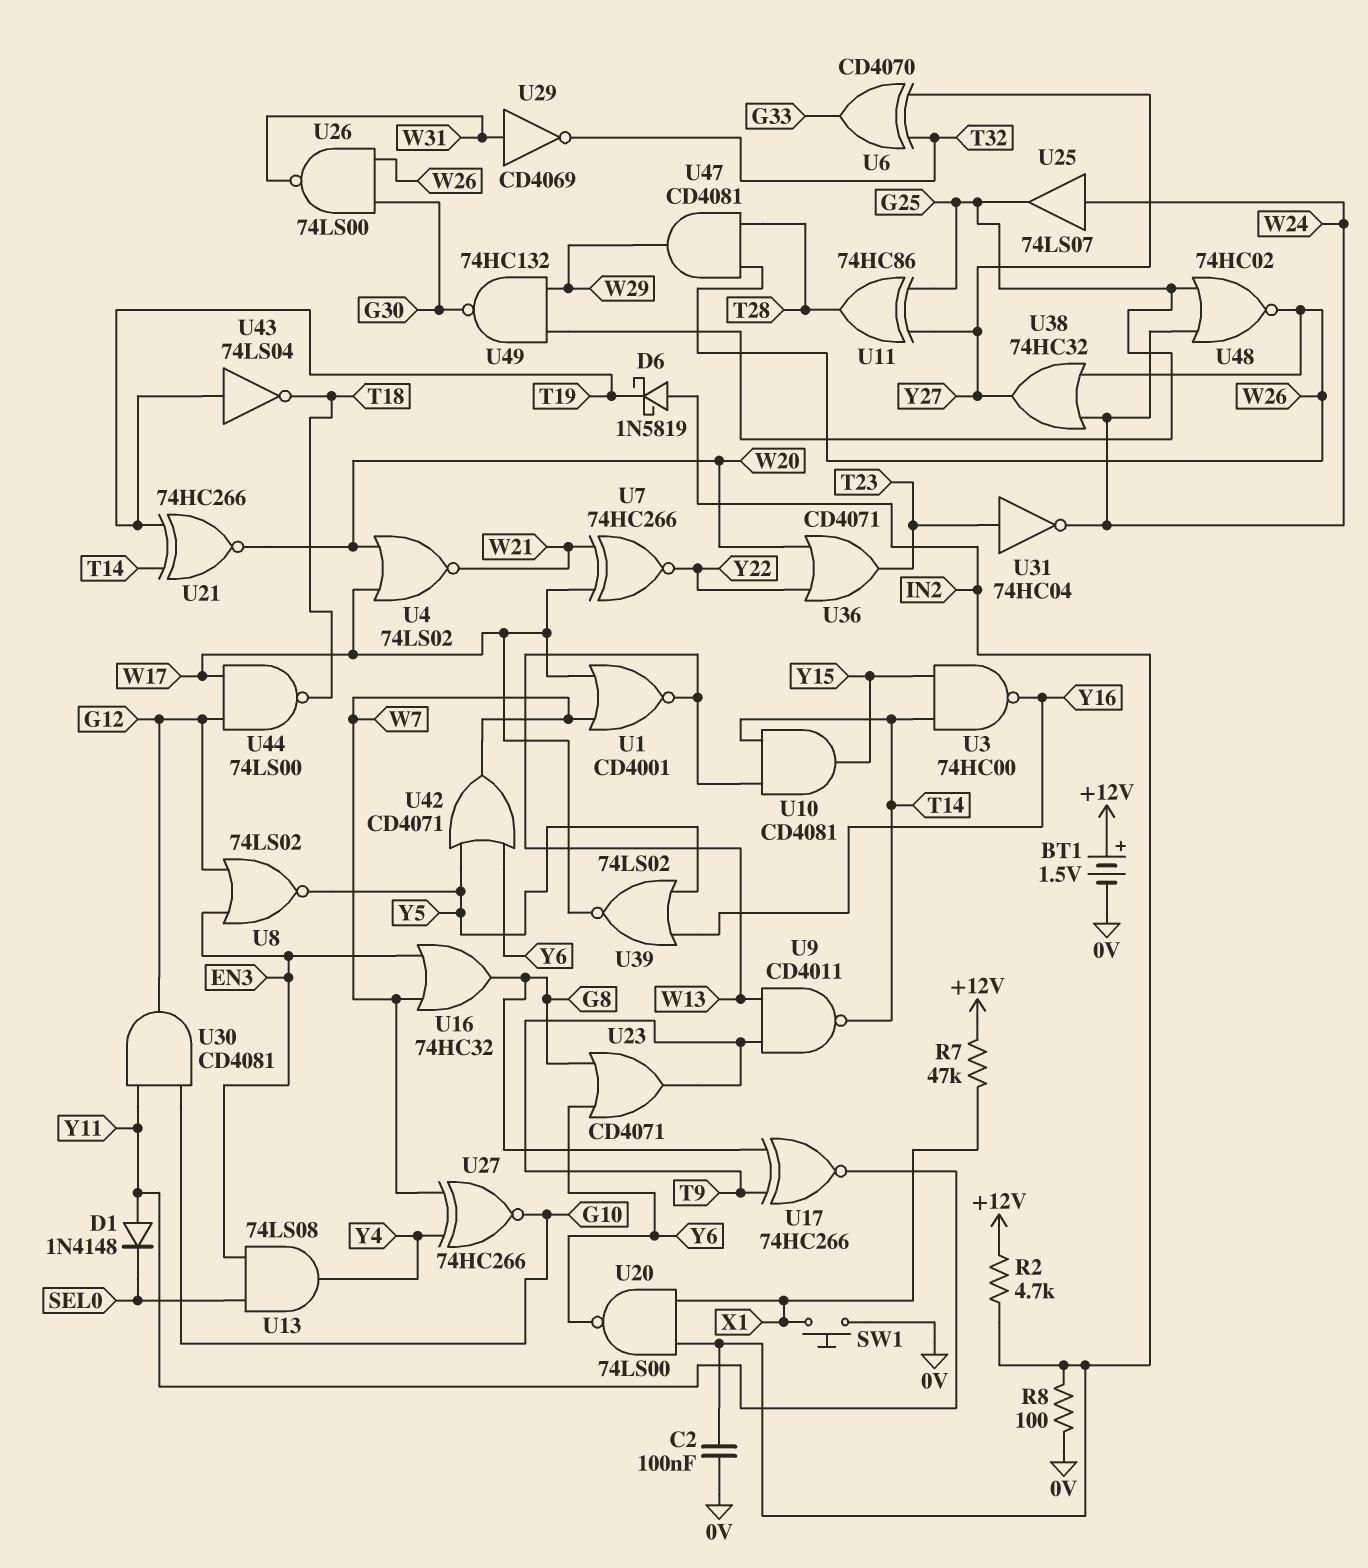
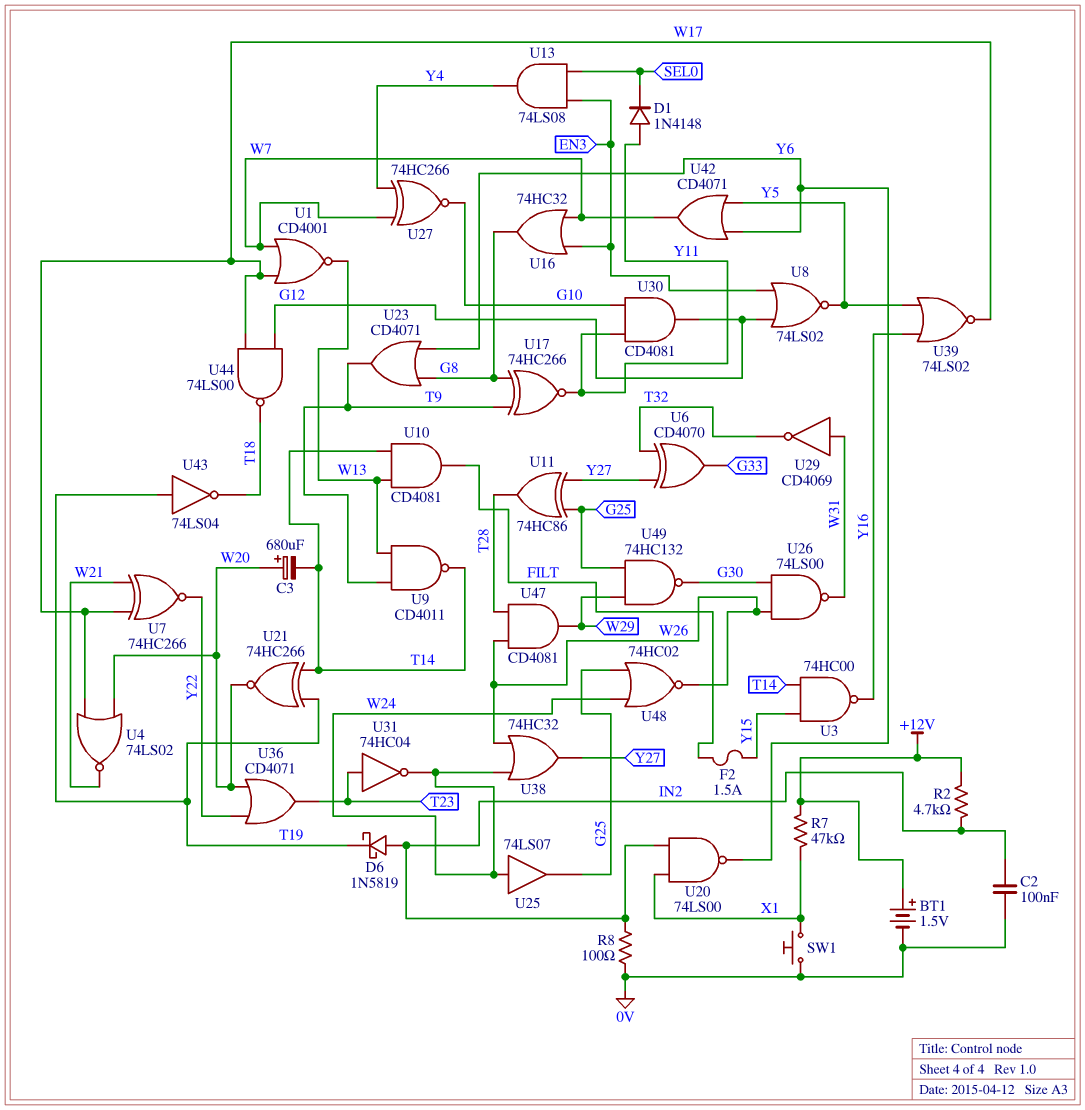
C3: none -> 680uF (plus W20, minus T14)
F2: none -> 1.5A (FILT, Y15)
U10: AND CD4081 (in T14, in W13, out Y15) -> AND CD4081 (in T14, in W13, out FILT)

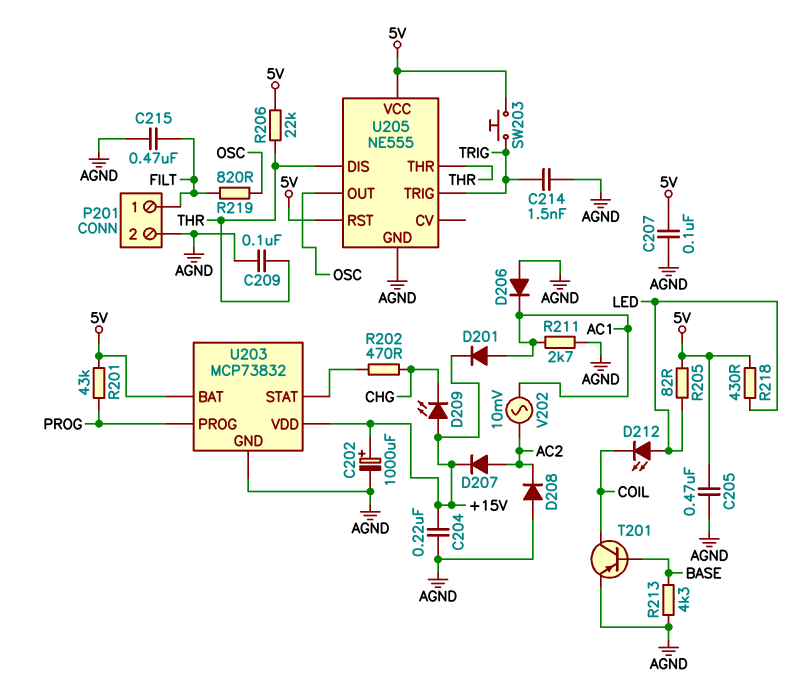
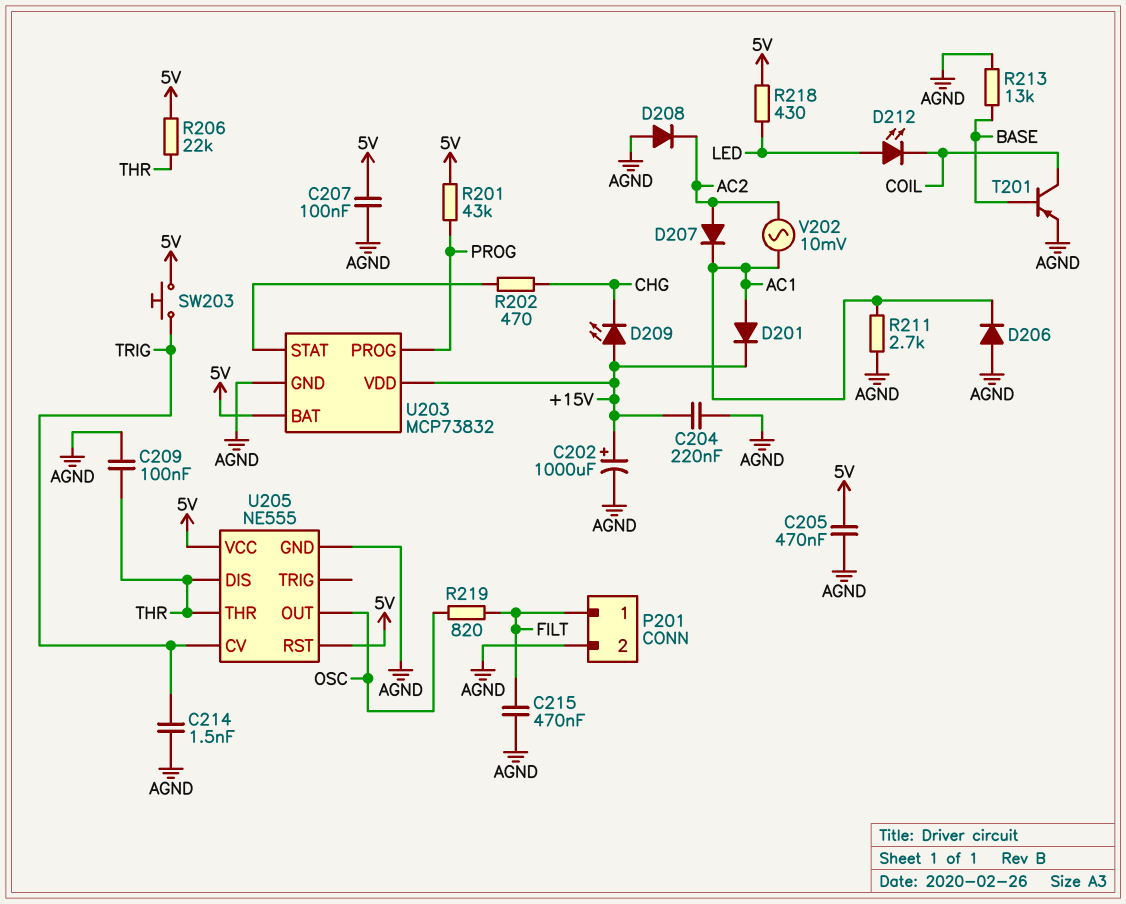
D207: diode (A AC2, K +15V) -> diode (A AC2, K AC1)
R205: 82 (5V, LED) -> none
R213: 4.3k (AGND, BASE) -> 13k (AGND, BASE)
U205 pin CV: none -> TRIG
U205 pin TRIG: TRIG -> none

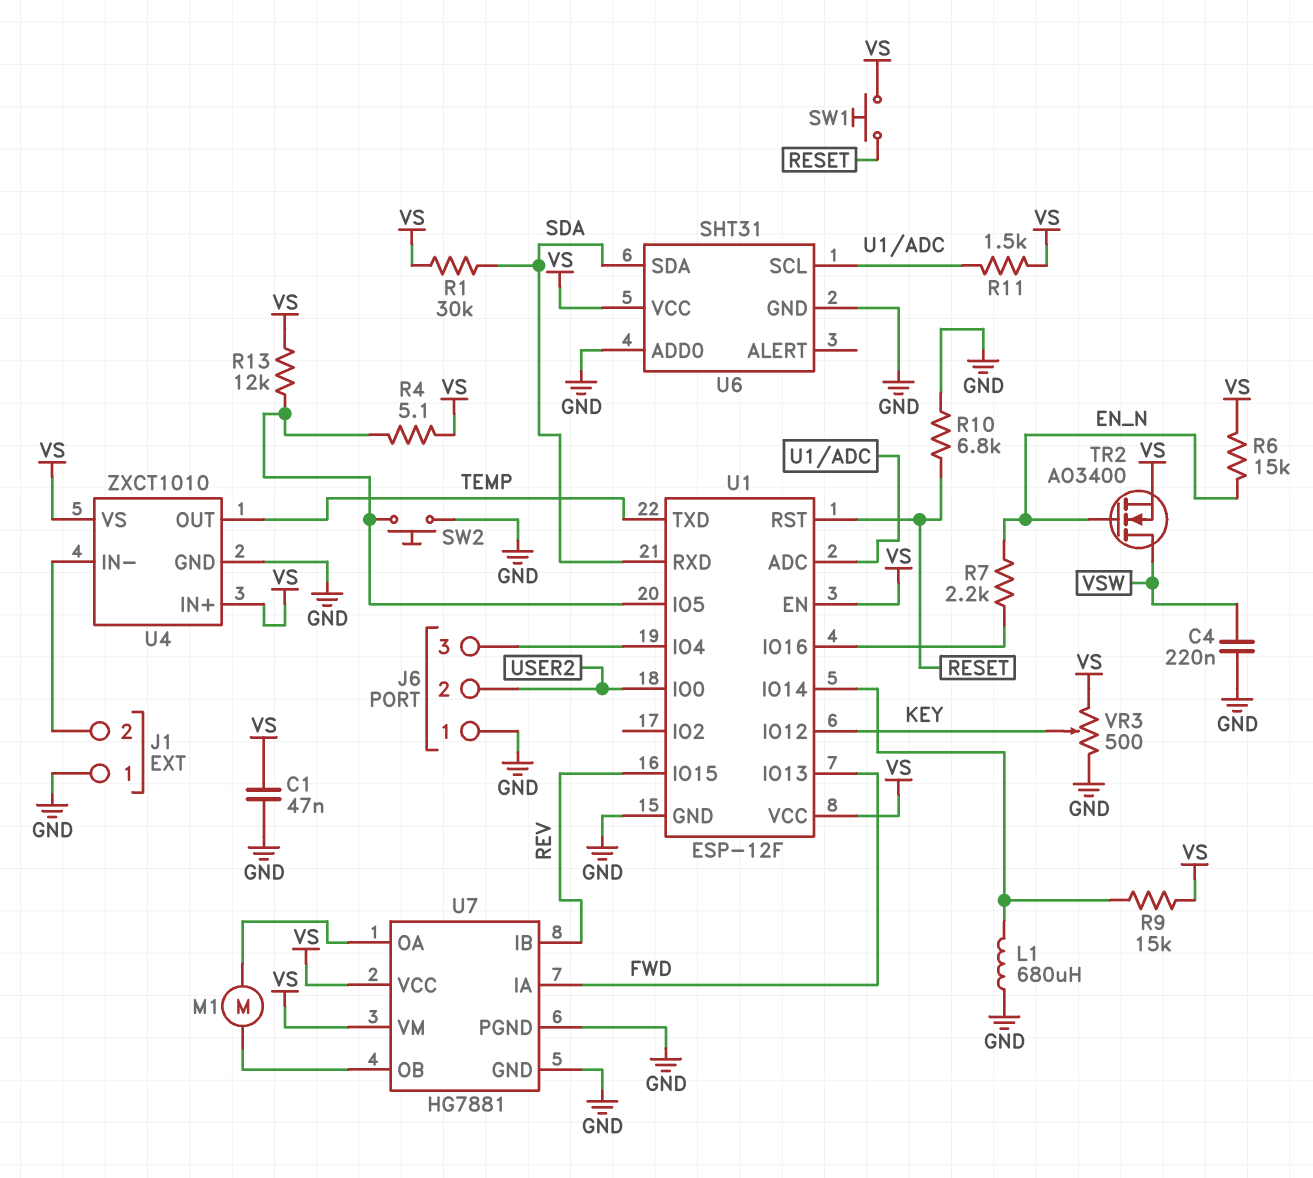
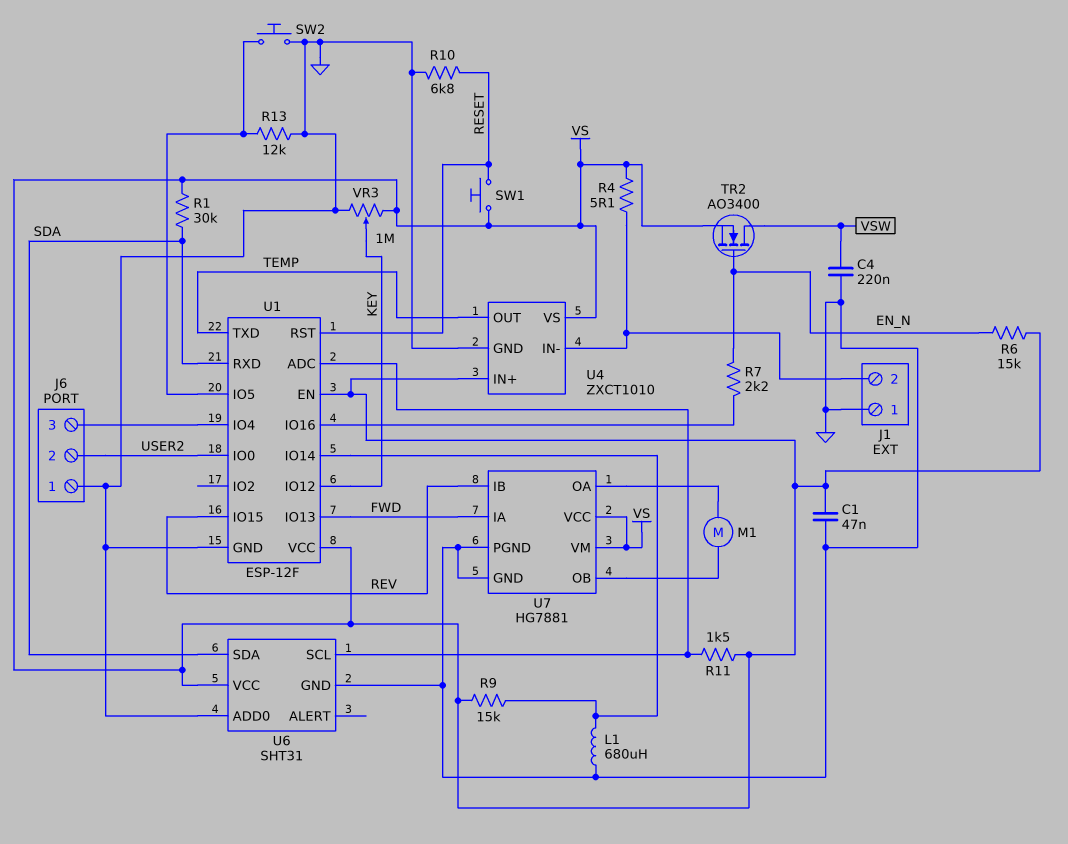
R4: 5.1 (U1/IO5, VS) -> 5.1 (J1/2, VS)
R13: 12k (U1/IO5, VS) -> 12k (GND, U1/IO5)
VR3: 500 (GND, VS, wiper KEY) -> 1M (GND, VS, wiper KEY)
+ + + +
Every line of the listing that includes the word "none" forms the answer.

- **Output**:
C3: none -> 680uF (plus W20, minus T14)
F2: none -> 1.5A (FILT, Y15)
R205: 82 (5V, LED) -> none
U205 pin CV: none -> TRIG
U205 pin TRIG: TRIG -> none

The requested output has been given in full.